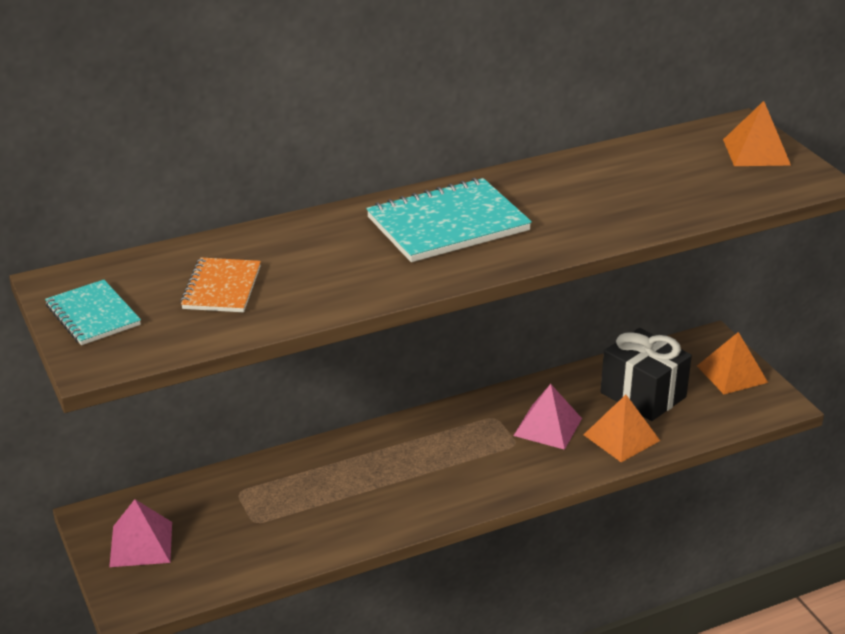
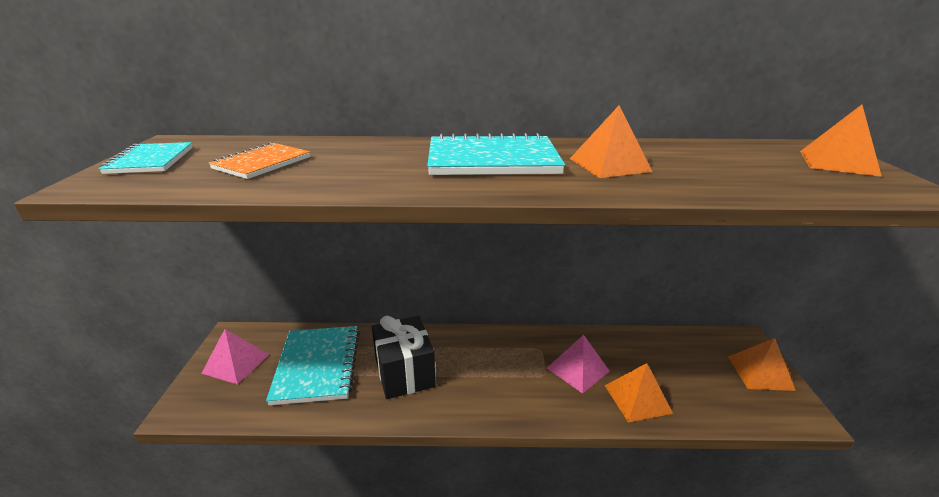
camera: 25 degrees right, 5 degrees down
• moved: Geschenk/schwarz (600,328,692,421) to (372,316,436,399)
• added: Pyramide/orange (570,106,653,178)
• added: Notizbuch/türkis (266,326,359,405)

_Task to carry out_
Transcribe all lines above exactly, skipping pictures.

_Written solution_
camera: 25 degrees right, 5 degrees down
• moved: Geschenk/schwarz (600,328,692,421) to (372,316,436,399)
• added: Pyramide/orange (570,106,653,178)
• added: Notizbuch/türkis (266,326,359,405)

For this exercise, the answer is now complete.